- _Problem_: When you output the entries, begin with the first line and end with the line containing "yellow can: 3 -> 5", keeping each line exactly as it is.

***** Provided material

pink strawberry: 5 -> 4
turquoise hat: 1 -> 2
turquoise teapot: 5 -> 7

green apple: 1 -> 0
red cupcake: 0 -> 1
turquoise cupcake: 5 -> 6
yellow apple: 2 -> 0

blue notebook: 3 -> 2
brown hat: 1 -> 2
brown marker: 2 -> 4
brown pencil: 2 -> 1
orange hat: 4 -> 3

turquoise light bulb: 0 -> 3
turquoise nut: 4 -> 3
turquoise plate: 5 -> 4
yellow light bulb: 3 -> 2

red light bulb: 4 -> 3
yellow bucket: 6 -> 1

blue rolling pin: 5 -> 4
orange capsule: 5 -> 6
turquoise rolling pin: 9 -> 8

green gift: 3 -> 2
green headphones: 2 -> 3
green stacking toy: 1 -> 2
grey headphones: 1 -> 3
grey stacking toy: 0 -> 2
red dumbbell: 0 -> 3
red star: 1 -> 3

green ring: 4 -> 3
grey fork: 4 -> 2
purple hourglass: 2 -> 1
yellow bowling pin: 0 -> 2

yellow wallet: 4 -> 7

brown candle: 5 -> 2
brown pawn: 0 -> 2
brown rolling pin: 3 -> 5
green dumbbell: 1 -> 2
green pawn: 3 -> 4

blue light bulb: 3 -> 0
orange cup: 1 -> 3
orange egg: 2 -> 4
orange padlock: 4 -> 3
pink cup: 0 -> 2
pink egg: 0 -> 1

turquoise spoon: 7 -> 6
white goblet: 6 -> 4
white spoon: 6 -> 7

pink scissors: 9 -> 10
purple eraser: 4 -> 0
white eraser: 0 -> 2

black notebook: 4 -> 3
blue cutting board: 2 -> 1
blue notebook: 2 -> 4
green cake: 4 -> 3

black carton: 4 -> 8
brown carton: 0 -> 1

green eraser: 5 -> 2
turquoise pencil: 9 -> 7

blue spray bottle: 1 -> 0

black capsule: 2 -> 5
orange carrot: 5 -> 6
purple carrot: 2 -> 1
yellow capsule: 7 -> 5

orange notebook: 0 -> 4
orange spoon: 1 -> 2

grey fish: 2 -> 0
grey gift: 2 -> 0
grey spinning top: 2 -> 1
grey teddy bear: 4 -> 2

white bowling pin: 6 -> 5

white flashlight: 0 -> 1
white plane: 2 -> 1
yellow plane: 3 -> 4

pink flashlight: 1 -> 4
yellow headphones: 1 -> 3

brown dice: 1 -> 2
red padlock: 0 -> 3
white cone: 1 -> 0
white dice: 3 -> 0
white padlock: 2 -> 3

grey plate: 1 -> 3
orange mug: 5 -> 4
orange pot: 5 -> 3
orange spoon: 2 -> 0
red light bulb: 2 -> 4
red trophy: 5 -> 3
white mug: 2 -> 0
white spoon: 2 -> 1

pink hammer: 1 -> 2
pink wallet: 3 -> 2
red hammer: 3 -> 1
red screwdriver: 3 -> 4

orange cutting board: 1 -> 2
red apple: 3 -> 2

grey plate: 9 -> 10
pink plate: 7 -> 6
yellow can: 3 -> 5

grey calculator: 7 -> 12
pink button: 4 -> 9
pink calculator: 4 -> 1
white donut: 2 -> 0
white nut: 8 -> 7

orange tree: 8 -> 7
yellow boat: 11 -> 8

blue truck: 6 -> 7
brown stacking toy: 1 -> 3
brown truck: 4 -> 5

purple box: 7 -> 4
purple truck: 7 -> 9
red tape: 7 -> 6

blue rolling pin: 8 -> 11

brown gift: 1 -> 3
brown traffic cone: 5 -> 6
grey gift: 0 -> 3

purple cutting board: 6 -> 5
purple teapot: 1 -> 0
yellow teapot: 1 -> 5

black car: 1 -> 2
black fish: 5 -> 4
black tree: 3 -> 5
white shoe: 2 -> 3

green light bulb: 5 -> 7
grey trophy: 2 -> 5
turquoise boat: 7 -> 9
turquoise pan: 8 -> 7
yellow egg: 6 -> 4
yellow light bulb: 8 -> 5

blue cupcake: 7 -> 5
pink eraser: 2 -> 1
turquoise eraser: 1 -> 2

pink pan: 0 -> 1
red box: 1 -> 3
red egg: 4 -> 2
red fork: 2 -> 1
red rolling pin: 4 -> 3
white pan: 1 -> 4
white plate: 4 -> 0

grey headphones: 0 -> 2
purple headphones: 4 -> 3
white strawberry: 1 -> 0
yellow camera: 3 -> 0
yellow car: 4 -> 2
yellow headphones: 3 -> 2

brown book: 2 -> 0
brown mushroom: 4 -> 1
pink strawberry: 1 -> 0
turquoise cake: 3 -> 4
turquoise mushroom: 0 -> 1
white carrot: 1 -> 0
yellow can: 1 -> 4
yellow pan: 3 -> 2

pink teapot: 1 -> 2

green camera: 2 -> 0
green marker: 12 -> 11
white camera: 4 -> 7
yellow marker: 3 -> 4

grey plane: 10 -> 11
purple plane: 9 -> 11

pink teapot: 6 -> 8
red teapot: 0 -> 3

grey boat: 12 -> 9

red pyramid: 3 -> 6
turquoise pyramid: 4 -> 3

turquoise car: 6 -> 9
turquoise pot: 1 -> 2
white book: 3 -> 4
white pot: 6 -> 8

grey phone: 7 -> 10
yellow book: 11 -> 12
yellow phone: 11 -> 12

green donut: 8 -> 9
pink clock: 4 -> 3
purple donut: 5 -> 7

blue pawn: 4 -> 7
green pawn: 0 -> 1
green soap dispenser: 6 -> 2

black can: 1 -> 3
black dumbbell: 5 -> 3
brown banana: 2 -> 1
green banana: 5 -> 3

**********

- _Solution to the exercise_:
pink strawberry: 5 -> 4
turquoise hat: 1 -> 2
turquoise teapot: 5 -> 7

green apple: 1 -> 0
red cupcake: 0 -> 1
turquoise cupcake: 5 -> 6
yellow apple: 2 -> 0

blue notebook: 3 -> 2
brown hat: 1 -> 2
brown marker: 2 -> 4
brown pencil: 2 -> 1
orange hat: 4 -> 3

turquoise light bulb: 0 -> 3
turquoise nut: 4 -> 3
turquoise plate: 5 -> 4
yellow light bulb: 3 -> 2

red light bulb: 4 -> 3
yellow bucket: 6 -> 1

blue rolling pin: 5 -> 4
orange capsule: 5 -> 6
turquoise rolling pin: 9 -> 8

green gift: 3 -> 2
green headphones: 2 -> 3
green stacking toy: 1 -> 2
grey headphones: 1 -> 3
grey stacking toy: 0 -> 2
red dumbbell: 0 -> 3
red star: 1 -> 3

green ring: 4 -> 3
grey fork: 4 -> 2
purple hourglass: 2 -> 1
yellow bowling pin: 0 -> 2

yellow wallet: 4 -> 7

brown candle: 5 -> 2
brown pawn: 0 -> 2
brown rolling pin: 3 -> 5
green dumbbell: 1 -> 2
green pawn: 3 -> 4

blue light bulb: 3 -> 0
orange cup: 1 -> 3
orange egg: 2 -> 4
orange padlock: 4 -> 3
pink cup: 0 -> 2
pink egg: 0 -> 1

turquoise spoon: 7 -> 6
white goblet: 6 -> 4
white spoon: 6 -> 7

pink scissors: 9 -> 10
purple eraser: 4 -> 0
white eraser: 0 -> 2

black notebook: 4 -> 3
blue cutting board: 2 -> 1
blue notebook: 2 -> 4
green cake: 4 -> 3

black carton: 4 -> 8
brown carton: 0 -> 1

green eraser: 5 -> 2
turquoise pencil: 9 -> 7

blue spray bottle: 1 -> 0

black capsule: 2 -> 5
orange carrot: 5 -> 6
purple carrot: 2 -> 1
yellow capsule: 7 -> 5

orange notebook: 0 -> 4
orange spoon: 1 -> 2

grey fish: 2 -> 0
grey gift: 2 -> 0
grey spinning top: 2 -> 1
grey teddy bear: 4 -> 2

white bowling pin: 6 -> 5

white flashlight: 0 -> 1
white plane: 2 -> 1
yellow plane: 3 -> 4

pink flashlight: 1 -> 4
yellow headphones: 1 -> 3

brown dice: 1 -> 2
red padlock: 0 -> 3
white cone: 1 -> 0
white dice: 3 -> 0
white padlock: 2 -> 3

grey plate: 1 -> 3
orange mug: 5 -> 4
orange pot: 5 -> 3
orange spoon: 2 -> 0
red light bulb: 2 -> 4
red trophy: 5 -> 3
white mug: 2 -> 0
white spoon: 2 -> 1

pink hammer: 1 -> 2
pink wallet: 3 -> 2
red hammer: 3 -> 1
red screwdriver: 3 -> 4

orange cutting board: 1 -> 2
red apple: 3 -> 2

grey plate: 9 -> 10
pink plate: 7 -> 6
yellow can: 3 -> 5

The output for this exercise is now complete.